Problem requirements
An exact copy of the lines of the listing below between the "[(373,530),(378,518),(412,527),(410,530),(373,530)]" line and the "[(67,508),(63,504),(68,500),(71,504),(67,508)]" line, both included, is the whole answer; please omit the pictures.

The records
○ ○ ○ ○ ○
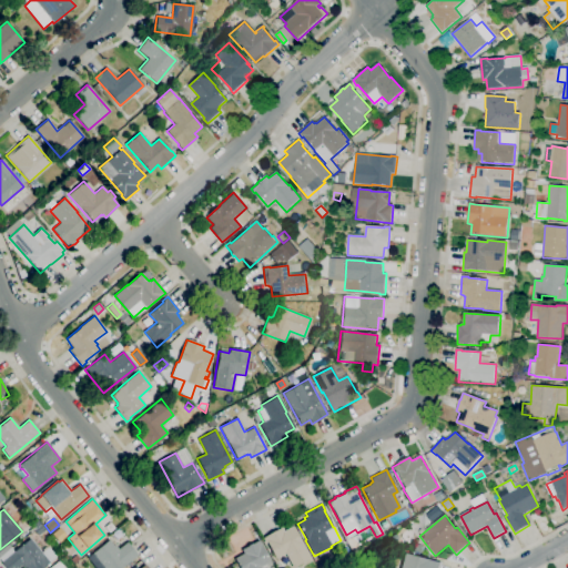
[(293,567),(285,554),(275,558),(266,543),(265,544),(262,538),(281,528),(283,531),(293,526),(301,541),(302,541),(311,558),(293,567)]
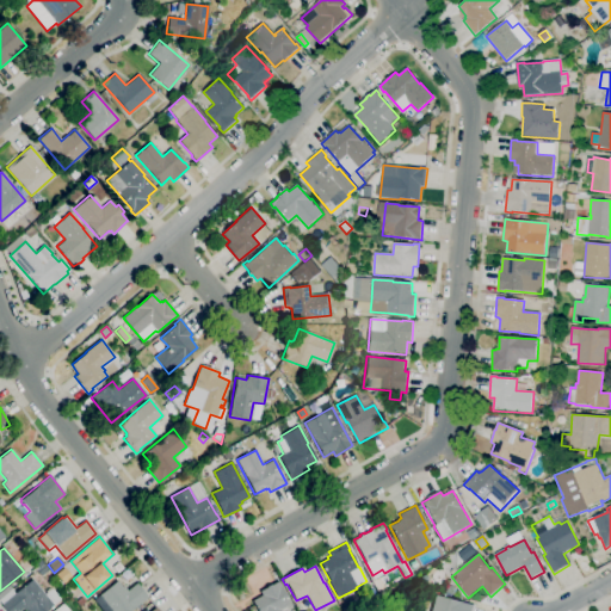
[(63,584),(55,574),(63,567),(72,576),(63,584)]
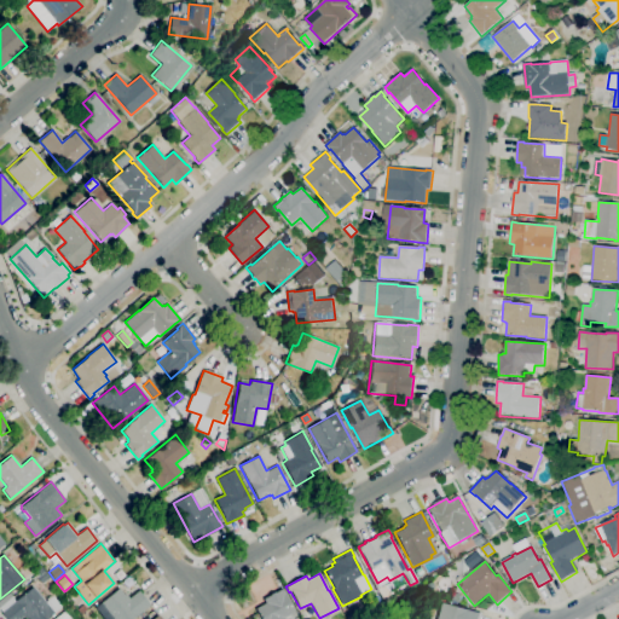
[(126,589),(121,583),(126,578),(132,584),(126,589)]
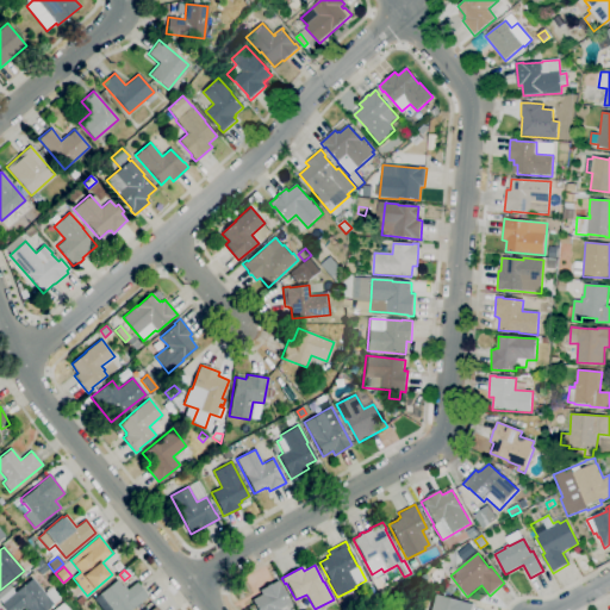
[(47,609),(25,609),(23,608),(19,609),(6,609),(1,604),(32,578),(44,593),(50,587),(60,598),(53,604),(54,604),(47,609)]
○ ○ ○ ○ ○
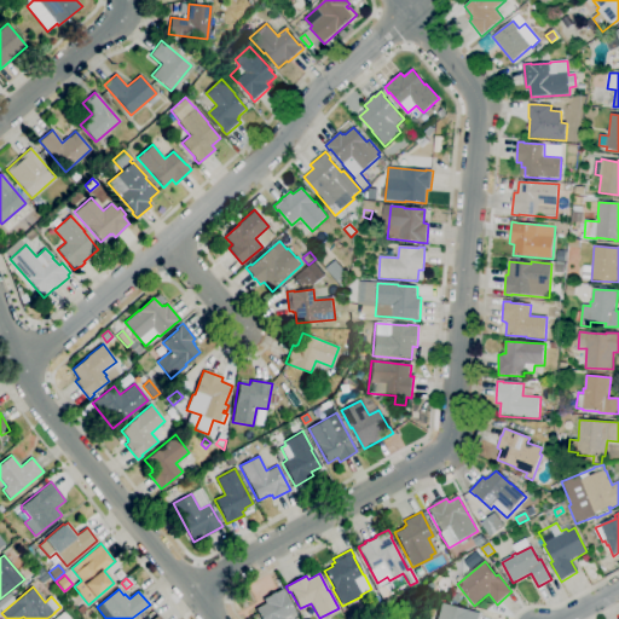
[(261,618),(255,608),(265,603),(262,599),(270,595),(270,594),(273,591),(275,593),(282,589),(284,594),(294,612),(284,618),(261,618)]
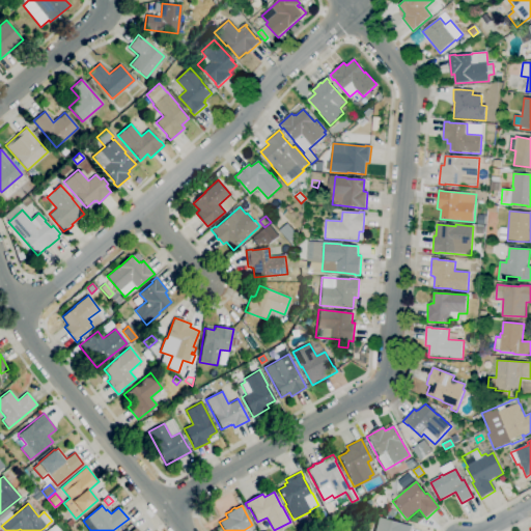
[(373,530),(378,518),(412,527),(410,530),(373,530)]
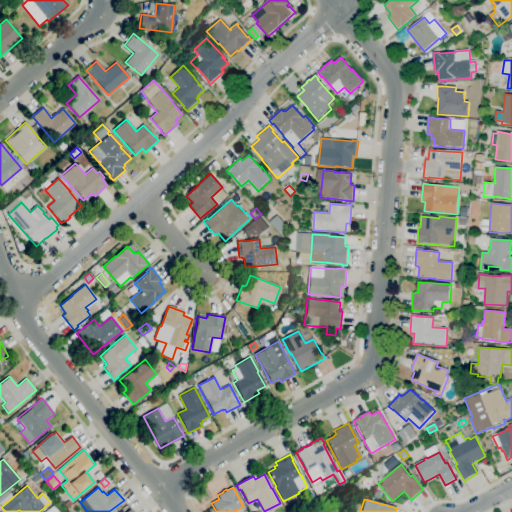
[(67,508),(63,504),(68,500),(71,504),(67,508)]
○ ○ ○ ○ ○
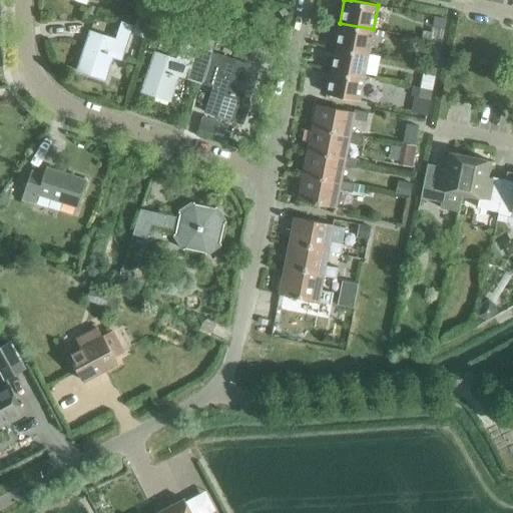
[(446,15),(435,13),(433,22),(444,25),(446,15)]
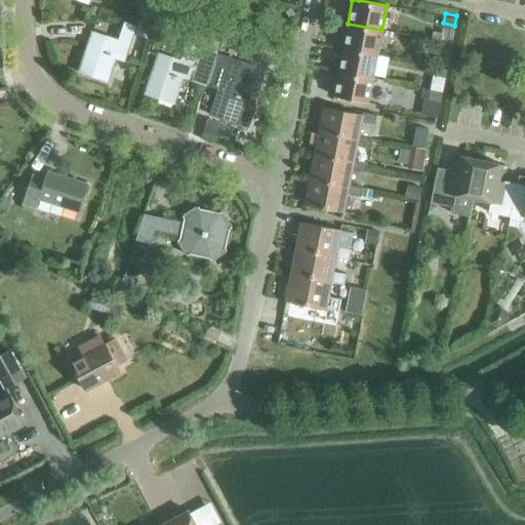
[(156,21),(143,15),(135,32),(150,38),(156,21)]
○ ○ ○ ○ ○
Result for this exercise
[(373,530),(378,518),(412,527),(410,530),(373,530)]
[(67,508),(63,504),(68,500),(71,504),(67,508)]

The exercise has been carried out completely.